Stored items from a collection
** Start **

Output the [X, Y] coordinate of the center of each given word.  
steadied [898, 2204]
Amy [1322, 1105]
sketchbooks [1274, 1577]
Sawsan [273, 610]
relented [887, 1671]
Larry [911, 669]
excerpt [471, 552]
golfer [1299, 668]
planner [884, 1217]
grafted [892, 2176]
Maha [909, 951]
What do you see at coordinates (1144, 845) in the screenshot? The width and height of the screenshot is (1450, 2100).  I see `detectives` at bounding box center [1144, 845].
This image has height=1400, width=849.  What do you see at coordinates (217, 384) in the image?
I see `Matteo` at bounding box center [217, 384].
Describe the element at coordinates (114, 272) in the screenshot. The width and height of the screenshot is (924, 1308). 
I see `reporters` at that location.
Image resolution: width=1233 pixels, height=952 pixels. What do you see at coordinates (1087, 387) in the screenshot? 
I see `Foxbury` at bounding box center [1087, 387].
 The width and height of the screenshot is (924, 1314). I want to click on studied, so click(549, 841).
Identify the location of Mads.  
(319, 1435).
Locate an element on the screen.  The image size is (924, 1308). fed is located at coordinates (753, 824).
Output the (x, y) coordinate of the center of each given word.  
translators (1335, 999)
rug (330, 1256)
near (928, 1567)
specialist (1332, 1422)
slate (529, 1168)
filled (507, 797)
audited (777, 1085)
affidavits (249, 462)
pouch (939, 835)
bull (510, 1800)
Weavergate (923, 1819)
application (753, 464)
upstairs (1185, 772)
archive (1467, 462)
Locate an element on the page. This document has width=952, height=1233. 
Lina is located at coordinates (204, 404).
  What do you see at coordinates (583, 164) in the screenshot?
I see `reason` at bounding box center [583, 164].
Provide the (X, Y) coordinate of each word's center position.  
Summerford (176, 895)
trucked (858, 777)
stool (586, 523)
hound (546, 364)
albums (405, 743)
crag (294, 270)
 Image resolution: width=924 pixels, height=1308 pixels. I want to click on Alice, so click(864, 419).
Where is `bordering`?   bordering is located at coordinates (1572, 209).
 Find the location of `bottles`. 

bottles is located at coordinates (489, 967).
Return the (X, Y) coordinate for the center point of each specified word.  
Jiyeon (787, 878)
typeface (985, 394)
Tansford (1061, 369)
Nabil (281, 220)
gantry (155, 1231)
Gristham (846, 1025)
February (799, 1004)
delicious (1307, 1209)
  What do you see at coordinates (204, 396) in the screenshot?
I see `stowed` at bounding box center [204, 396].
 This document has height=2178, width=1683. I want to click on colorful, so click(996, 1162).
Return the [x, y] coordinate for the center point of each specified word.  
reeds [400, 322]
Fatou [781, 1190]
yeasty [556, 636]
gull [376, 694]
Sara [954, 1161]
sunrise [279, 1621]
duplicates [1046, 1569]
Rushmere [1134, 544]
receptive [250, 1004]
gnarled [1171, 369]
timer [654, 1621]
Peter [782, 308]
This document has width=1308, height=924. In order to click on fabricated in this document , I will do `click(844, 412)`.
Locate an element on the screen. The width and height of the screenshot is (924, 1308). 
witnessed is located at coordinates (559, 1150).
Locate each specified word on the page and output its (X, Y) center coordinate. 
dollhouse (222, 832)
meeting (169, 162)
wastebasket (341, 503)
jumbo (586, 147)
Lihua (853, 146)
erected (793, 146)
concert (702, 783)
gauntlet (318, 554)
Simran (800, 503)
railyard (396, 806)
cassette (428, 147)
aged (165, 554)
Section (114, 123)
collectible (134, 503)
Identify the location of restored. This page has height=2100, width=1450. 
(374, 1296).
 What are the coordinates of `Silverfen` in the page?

** End **

▶ **EXERCISE**
Copy out everything in the material from the line containing "Simran (800, 503)" down to the very end, character for character.

▶ **SOLUTION BELOW**
Simran (800, 503)
railyard (396, 806)
cassette (428, 147)
aged (165, 554)
Section (114, 123)
collectible (134, 503)
Identify the location of restored. This page has height=2100, width=1450. 
(374, 1296).
 What are the coordinates of `Silverfen` in the page?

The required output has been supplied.